Data extracts:
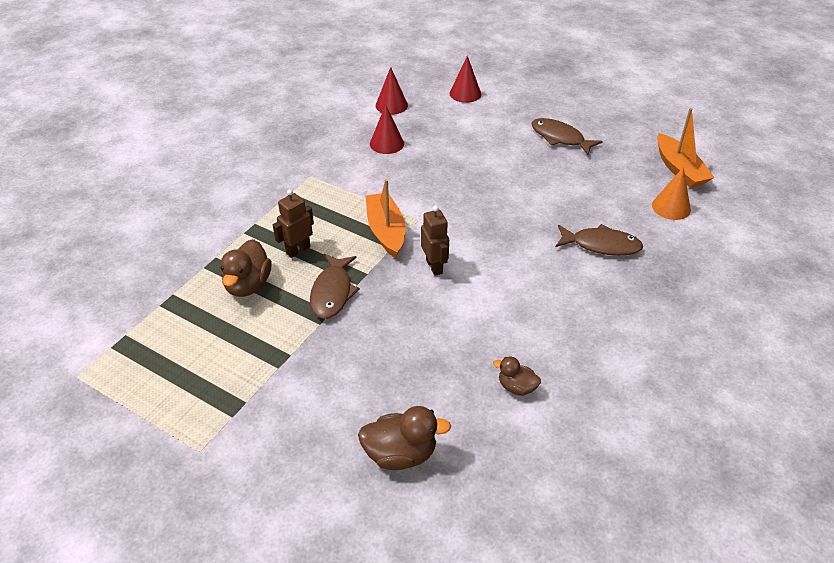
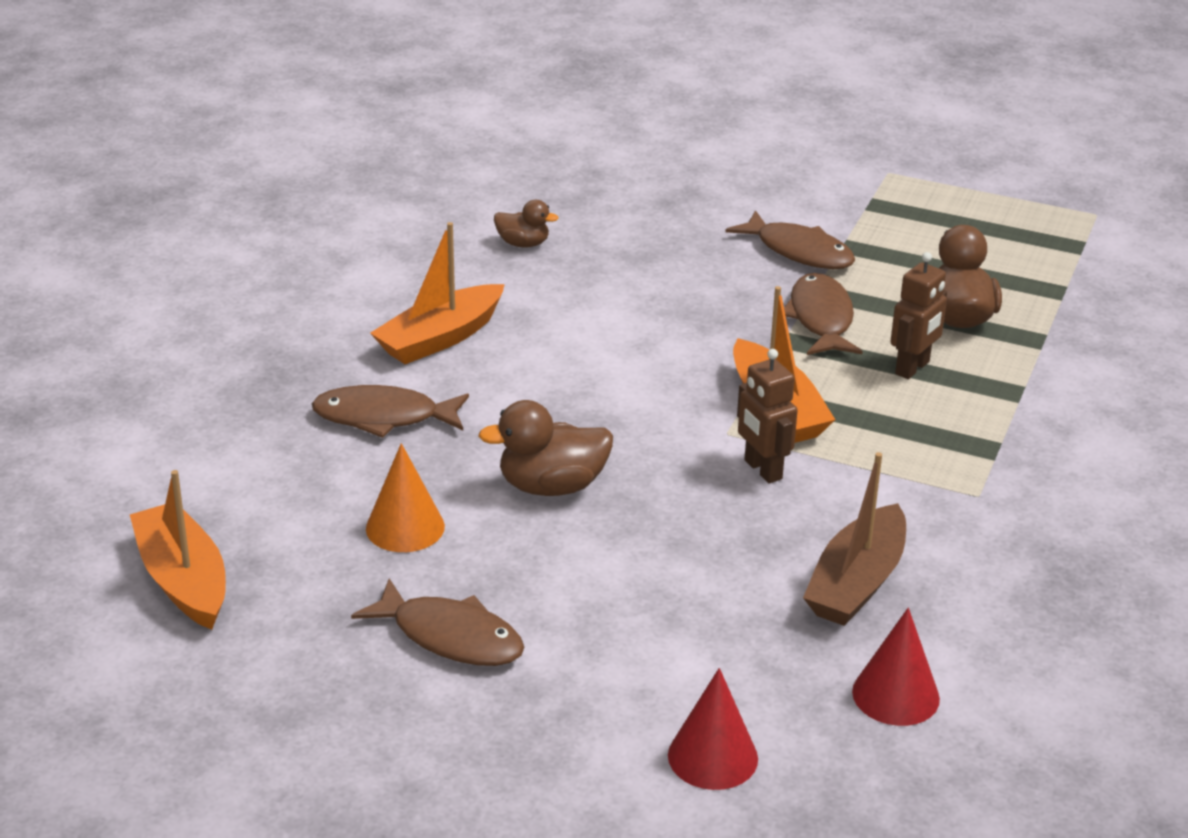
camera: 170 degrees right, 10 degrees down
brown duck [358,406,451,470] -> brown duck moved to [478,400,613,496]
red cone [370,104,404,154] -> brown boat [803,452,906,626]
brown robot [421,206,449,276] -> brown robot moved to [737,349,798,483]
orange cone [652,167,691,220] -> orange cone moved to [366,443,445,552]
none -> orange boat [370,222,505,364]
none -> brown fish [726,210,855,269]

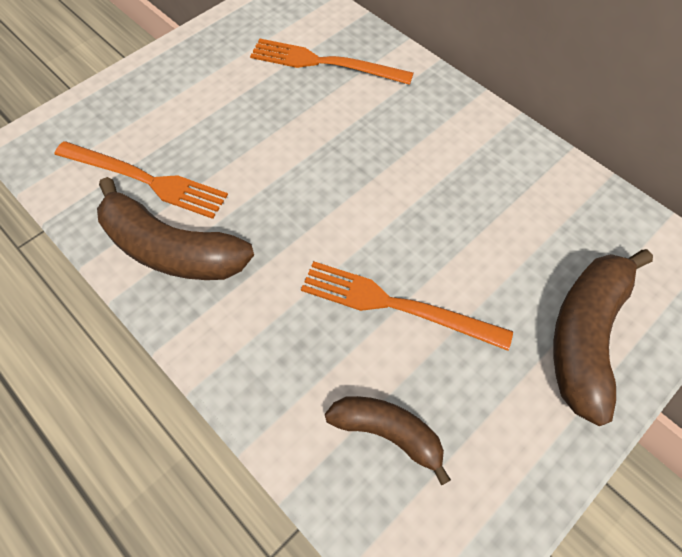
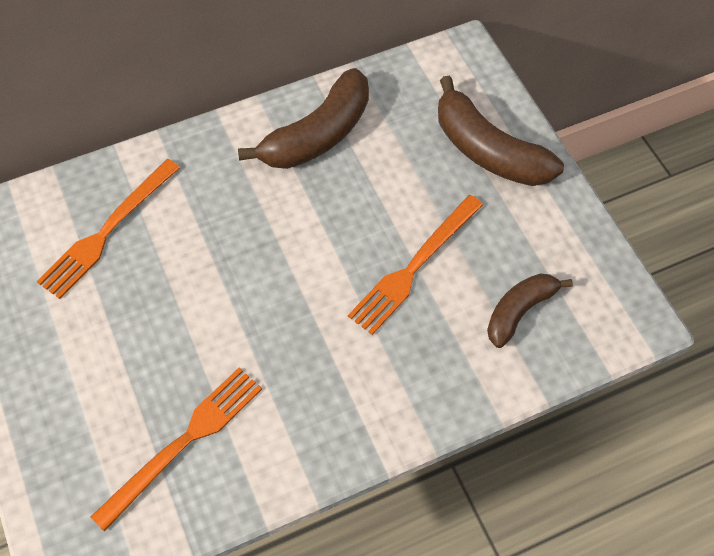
camera: 70 degrees left, 0 degrees up
brown banana [97,177,254,280] -> brown banana moved to [238,68,369,169]

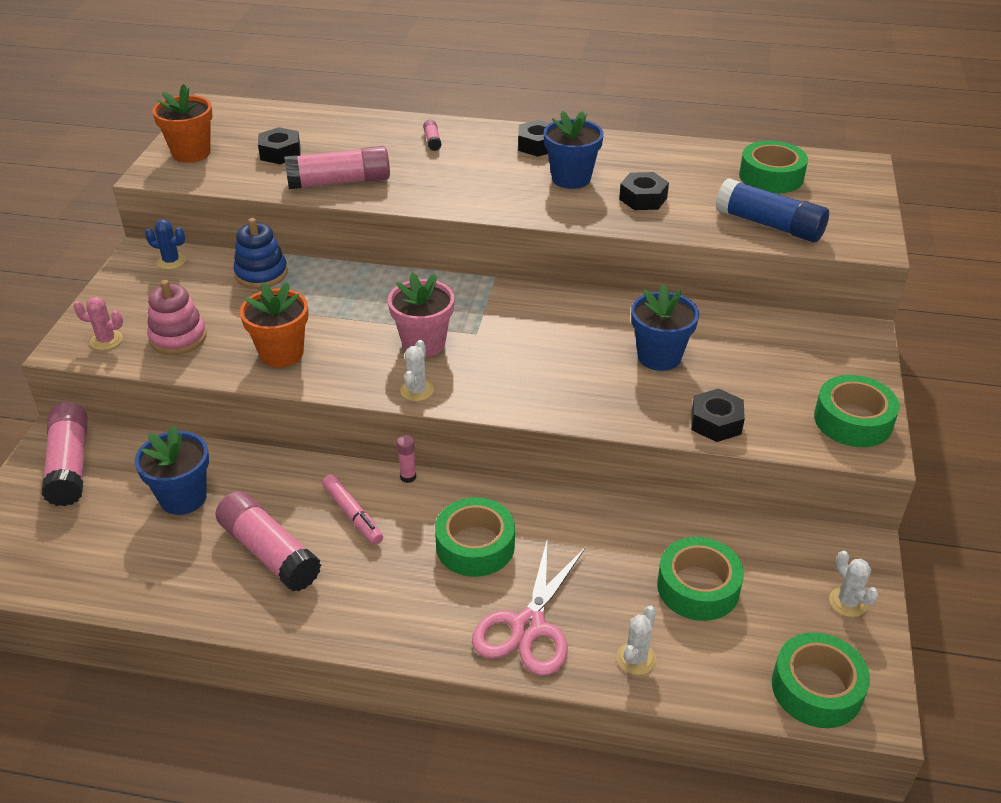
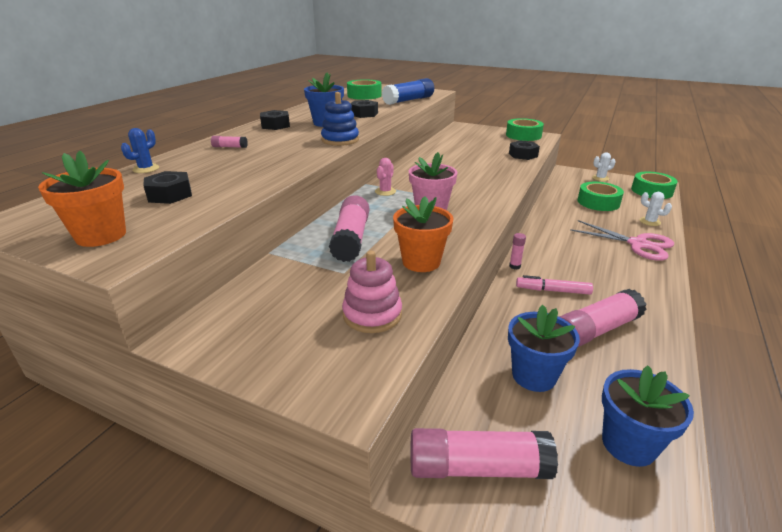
camera: 75 degrees left, 10 degrees down
pink cactus [73,297,123,350] -> pink cactus moved to [375,158,396,196]
blue cactus [145,220,186,270] -> blue cactus moved to [121,128,159,173]
blue stacking toy [233,218,288,289] -> blue stacking toy moved to [321,92,359,146]
pink glue stick [284,146,390,189] -> pink glue stick moved to [329,195,369,262]
pink marker [322,474,383,545] -> pink marker turned 150 degrees counterclockwise [516,275,593,295]
white cactus [400,340,434,401] -> none
green tape [435,497,515,577] -> none
blue flower pot [631,284,699,371] -> blue flower pot moved to [602,365,694,467]

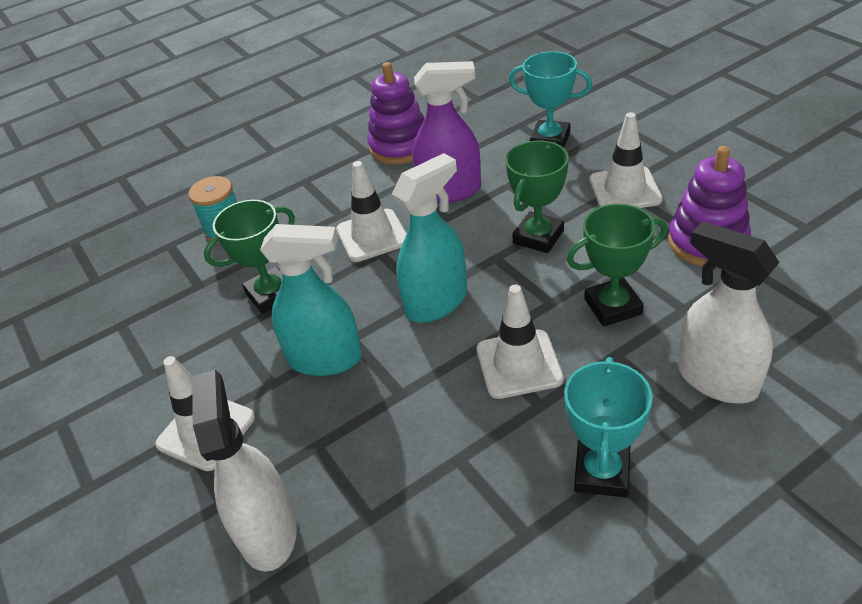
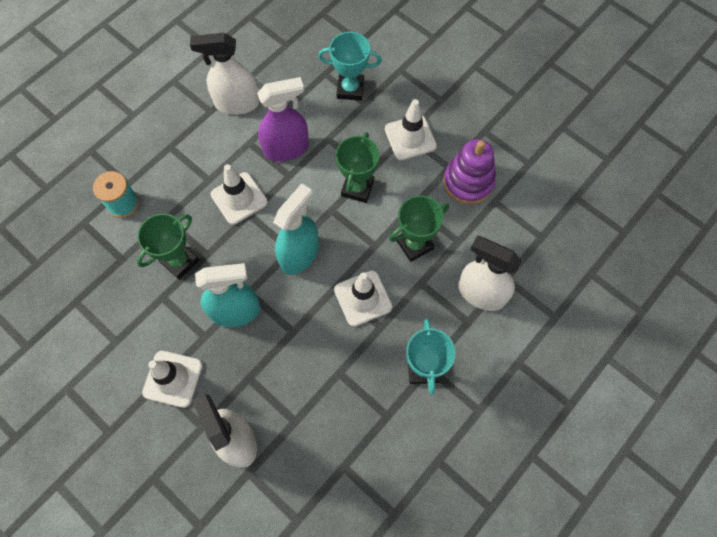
camera: 20 degrees left, 25 degrees up
purple stacking toy [367,62,424,164] -> white spray bottle [190,33,259,115]

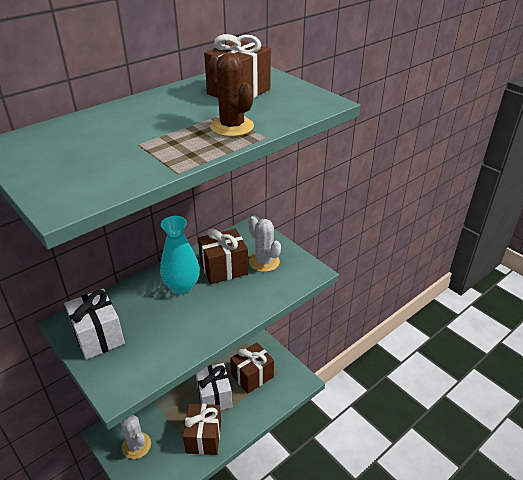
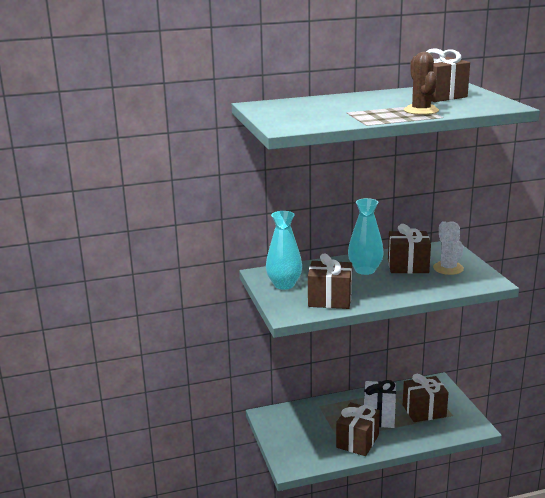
camera: 25 degrees right, 15 degrees down
white gift [64,289,125,360] -> turquoise vase [266,211,302,290]
white cactus [121,415,151,459] -> none
none -> brown gift [308,253,352,309]

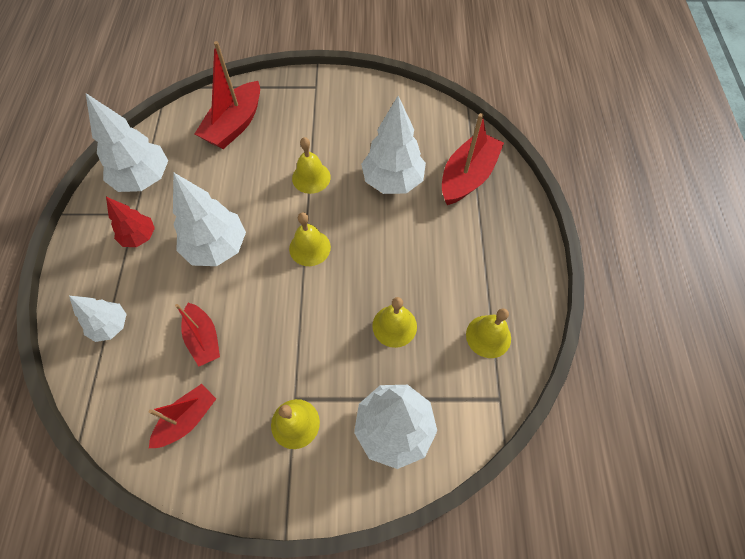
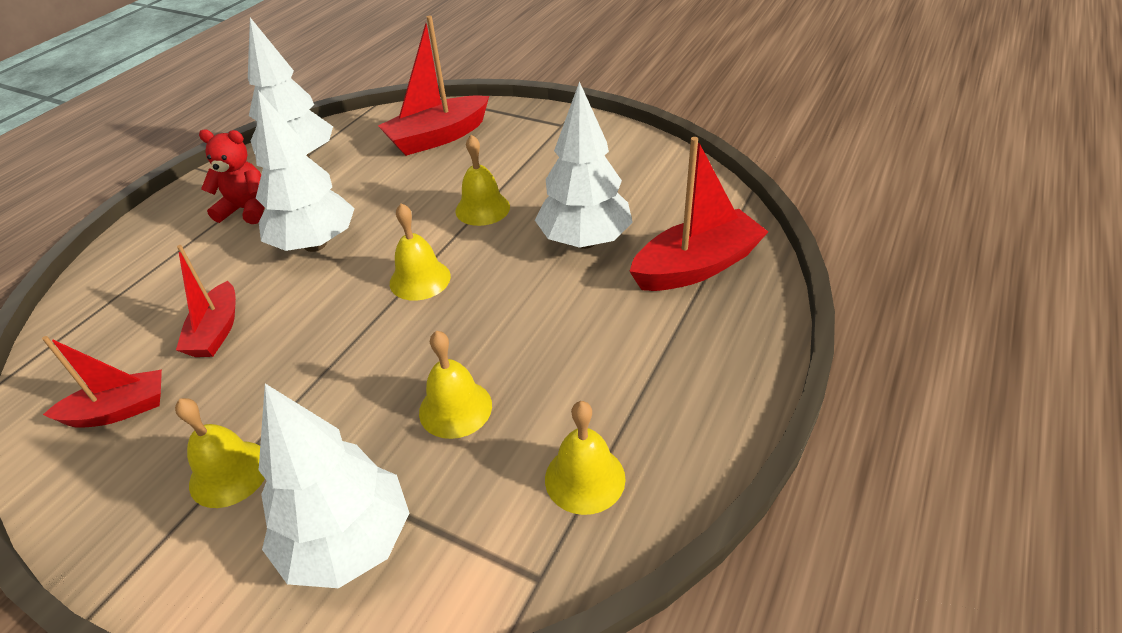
camera: 30 degrees right, 20 degrees down
white tree [69,296,127,342] -> none
red tree [106,197,155,247] -> red teddy bear [199,130,265,224]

Task to carry out: Looking only at the data above, say how many of its lines contain the string "boat", and nothing more.

Output of the exercise: 2